- TASK DETAILS
Report every line of the listing below in which the string "strawberry" appears.
=== Section Start ===
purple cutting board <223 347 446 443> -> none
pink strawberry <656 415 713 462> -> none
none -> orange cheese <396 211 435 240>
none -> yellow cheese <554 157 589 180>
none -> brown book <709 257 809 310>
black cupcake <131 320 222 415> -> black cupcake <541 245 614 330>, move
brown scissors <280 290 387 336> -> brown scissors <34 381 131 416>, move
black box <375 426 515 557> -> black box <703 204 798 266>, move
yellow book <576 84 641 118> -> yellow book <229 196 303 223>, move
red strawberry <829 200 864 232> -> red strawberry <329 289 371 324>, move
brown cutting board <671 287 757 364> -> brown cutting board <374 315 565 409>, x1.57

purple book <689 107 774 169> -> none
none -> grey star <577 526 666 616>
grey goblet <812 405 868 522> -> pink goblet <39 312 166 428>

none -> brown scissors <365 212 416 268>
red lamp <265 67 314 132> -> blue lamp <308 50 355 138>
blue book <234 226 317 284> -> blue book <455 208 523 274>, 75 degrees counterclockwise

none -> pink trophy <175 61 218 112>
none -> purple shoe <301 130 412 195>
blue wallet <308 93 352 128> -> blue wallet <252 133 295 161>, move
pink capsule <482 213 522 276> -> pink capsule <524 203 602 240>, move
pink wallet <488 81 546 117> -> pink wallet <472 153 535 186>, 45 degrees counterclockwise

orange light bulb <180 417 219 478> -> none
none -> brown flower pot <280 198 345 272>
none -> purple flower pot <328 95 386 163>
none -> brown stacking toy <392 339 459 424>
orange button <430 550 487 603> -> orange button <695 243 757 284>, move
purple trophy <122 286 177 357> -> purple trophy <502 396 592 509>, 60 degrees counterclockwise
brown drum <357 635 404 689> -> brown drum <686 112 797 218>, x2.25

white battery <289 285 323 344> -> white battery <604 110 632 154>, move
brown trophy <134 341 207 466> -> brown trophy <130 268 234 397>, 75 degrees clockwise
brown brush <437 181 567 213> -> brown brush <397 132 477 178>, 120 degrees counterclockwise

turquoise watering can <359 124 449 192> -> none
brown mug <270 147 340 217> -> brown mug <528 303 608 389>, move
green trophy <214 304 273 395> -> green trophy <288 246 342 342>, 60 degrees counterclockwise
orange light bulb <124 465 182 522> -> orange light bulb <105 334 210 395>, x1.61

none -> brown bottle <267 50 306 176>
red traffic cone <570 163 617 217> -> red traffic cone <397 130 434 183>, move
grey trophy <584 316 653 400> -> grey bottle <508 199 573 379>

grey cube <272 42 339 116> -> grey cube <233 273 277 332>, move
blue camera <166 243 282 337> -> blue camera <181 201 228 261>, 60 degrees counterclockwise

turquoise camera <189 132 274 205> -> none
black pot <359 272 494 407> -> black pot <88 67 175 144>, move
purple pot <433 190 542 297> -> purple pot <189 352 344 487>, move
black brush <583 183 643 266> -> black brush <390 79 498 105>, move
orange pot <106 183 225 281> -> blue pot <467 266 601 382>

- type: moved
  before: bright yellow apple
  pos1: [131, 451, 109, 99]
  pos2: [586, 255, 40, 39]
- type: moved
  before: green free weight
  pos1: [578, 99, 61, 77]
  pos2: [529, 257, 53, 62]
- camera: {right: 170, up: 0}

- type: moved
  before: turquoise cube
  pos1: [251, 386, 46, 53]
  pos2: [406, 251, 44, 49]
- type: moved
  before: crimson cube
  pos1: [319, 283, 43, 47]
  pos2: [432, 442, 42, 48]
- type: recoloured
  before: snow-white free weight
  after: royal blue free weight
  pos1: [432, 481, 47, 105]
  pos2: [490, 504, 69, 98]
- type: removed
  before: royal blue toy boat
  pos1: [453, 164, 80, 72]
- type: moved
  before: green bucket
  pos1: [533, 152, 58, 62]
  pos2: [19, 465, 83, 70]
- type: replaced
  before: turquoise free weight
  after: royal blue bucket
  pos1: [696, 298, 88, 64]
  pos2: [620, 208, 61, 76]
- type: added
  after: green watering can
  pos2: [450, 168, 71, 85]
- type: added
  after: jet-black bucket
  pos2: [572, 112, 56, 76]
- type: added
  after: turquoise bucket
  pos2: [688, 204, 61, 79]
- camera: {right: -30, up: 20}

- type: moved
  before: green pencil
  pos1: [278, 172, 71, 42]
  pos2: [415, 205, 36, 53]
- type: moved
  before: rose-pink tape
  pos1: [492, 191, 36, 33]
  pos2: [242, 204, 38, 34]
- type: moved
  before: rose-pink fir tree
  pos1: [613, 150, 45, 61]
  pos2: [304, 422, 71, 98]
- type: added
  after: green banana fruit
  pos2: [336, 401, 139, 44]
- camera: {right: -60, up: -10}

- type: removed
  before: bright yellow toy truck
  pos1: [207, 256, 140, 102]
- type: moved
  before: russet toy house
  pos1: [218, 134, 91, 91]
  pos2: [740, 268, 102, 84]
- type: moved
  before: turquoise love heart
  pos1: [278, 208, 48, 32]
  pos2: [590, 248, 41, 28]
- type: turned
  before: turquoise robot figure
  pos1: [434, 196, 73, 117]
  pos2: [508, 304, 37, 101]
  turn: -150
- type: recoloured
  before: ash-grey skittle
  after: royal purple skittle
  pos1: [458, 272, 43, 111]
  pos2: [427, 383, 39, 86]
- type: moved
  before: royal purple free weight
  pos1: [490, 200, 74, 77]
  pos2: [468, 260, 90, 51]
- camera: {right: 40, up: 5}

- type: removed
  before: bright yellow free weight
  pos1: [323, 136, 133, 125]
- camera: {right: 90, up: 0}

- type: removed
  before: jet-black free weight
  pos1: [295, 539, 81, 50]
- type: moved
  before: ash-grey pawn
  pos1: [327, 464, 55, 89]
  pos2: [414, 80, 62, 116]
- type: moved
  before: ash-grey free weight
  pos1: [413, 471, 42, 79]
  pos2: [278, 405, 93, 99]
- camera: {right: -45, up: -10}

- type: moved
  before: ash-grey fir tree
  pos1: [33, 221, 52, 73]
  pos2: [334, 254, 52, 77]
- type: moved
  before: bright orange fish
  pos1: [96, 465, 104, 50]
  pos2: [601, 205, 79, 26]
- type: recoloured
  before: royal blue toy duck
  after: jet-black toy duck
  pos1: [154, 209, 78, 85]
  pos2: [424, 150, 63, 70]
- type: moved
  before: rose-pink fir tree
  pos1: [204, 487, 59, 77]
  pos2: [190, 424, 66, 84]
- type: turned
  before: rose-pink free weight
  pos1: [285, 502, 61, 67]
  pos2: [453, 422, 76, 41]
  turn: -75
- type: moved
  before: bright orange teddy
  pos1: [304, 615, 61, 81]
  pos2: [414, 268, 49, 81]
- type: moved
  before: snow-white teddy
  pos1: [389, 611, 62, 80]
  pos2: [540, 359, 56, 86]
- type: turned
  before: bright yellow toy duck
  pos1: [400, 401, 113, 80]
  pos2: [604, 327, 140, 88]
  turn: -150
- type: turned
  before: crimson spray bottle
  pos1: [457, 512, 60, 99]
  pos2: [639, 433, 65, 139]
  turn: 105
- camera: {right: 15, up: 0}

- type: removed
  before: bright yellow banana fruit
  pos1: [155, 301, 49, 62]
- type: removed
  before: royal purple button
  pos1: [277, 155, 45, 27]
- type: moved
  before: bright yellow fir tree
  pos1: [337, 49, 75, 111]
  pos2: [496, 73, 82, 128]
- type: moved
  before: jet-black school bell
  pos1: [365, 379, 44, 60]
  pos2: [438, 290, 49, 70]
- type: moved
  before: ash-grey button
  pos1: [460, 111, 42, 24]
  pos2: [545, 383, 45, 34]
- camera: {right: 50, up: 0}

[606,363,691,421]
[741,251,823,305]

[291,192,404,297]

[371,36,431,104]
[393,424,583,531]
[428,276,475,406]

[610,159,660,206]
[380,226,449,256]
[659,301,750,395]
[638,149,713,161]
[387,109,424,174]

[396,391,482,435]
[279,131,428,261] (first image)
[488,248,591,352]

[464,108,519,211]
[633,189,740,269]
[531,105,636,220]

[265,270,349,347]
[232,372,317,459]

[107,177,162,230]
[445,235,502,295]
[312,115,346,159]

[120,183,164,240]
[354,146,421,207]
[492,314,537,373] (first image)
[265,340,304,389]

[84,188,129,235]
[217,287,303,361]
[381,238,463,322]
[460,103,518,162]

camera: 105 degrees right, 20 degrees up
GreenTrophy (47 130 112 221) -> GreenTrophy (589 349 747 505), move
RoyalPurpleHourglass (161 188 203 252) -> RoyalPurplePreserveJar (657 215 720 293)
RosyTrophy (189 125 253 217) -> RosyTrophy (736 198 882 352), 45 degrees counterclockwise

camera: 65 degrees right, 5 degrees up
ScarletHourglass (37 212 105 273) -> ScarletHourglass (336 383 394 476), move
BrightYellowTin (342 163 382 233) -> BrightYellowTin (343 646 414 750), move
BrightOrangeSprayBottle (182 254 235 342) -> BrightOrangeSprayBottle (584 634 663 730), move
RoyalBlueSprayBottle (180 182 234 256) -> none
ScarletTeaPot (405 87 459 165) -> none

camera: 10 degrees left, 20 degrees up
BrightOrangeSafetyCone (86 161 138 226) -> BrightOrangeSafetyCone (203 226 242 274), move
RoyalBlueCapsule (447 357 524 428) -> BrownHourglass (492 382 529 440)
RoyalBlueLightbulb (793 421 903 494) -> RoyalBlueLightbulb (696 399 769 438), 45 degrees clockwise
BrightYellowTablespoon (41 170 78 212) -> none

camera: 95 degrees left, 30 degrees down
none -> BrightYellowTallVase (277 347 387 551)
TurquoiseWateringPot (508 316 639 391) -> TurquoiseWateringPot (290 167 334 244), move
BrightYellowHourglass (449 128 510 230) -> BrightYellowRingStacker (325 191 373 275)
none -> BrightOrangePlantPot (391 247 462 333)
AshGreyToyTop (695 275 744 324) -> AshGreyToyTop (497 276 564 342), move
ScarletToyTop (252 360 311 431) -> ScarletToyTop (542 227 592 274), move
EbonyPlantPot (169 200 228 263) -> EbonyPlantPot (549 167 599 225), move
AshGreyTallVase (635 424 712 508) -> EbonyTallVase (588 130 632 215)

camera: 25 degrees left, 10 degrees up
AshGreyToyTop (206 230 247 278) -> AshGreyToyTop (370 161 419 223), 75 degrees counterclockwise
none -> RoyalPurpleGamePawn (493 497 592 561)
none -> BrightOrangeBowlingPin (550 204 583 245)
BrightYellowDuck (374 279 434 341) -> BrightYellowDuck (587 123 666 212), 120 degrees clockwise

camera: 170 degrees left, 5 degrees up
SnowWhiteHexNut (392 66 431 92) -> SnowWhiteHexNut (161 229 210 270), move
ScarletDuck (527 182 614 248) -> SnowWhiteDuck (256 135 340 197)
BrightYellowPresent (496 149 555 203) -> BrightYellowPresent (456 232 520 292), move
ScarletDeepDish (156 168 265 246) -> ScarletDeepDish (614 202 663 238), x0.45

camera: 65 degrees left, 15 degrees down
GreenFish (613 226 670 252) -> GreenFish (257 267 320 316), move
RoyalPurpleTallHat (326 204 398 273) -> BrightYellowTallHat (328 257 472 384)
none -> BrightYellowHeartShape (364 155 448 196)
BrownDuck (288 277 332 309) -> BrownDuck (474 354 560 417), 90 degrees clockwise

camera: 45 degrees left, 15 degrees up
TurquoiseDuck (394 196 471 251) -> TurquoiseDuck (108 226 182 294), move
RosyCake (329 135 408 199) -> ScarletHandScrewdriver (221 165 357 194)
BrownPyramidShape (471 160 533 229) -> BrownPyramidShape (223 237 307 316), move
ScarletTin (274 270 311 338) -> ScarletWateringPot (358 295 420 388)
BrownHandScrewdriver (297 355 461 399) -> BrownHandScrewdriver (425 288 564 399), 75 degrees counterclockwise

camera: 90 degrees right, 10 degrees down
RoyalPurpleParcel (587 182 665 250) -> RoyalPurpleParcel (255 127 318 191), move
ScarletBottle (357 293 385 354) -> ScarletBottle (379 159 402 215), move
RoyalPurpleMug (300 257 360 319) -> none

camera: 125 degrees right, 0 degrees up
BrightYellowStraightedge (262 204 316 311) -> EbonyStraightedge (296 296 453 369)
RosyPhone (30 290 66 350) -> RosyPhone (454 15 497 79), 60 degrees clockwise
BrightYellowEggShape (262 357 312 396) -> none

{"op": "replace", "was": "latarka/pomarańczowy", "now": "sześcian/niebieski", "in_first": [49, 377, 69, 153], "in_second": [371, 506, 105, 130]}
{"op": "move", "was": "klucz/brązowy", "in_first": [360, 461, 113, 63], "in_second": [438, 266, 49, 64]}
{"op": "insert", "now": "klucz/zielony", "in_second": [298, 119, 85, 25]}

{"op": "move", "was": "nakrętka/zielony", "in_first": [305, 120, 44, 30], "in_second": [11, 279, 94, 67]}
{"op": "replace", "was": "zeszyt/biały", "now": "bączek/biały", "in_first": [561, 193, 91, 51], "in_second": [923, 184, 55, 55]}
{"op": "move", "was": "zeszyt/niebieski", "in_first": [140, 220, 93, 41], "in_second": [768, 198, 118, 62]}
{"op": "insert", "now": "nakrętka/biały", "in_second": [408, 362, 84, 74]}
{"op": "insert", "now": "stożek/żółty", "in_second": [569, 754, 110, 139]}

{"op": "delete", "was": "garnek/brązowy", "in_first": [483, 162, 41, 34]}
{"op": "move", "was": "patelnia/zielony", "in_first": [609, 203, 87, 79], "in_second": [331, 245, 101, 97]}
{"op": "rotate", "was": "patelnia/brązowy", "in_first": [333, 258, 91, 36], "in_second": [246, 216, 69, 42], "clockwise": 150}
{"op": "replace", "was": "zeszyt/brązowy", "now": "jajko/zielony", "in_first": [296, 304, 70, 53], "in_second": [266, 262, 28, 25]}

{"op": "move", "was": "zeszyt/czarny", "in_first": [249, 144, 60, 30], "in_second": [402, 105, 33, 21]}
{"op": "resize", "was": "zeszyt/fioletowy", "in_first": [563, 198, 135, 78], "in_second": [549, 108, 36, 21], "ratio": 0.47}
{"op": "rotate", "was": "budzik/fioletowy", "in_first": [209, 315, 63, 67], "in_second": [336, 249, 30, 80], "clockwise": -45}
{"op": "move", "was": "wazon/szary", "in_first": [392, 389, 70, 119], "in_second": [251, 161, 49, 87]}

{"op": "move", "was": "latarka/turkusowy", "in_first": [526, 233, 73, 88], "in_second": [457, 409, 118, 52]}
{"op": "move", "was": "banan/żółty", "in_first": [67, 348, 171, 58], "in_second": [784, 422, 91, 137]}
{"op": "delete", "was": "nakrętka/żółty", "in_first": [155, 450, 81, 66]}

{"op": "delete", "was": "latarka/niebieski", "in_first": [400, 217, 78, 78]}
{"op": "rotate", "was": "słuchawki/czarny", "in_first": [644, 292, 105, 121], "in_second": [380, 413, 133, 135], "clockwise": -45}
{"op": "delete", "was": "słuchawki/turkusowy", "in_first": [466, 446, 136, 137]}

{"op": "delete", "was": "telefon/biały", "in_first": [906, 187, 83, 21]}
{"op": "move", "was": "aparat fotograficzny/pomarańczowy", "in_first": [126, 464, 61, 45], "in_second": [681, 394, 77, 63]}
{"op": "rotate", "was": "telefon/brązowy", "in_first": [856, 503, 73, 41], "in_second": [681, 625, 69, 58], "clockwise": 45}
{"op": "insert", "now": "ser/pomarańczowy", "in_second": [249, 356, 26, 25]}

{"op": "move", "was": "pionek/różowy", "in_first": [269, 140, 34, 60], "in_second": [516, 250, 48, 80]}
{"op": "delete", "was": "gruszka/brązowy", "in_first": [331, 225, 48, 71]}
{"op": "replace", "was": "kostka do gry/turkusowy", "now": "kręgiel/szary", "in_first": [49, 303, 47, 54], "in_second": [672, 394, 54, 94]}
=== Section End ===
- SOLVED PROBLEM
pink strawberry <656 415 713 462> -> none
red strawberry <829 200 864 232> -> red strawberry <329 289 371 324>, move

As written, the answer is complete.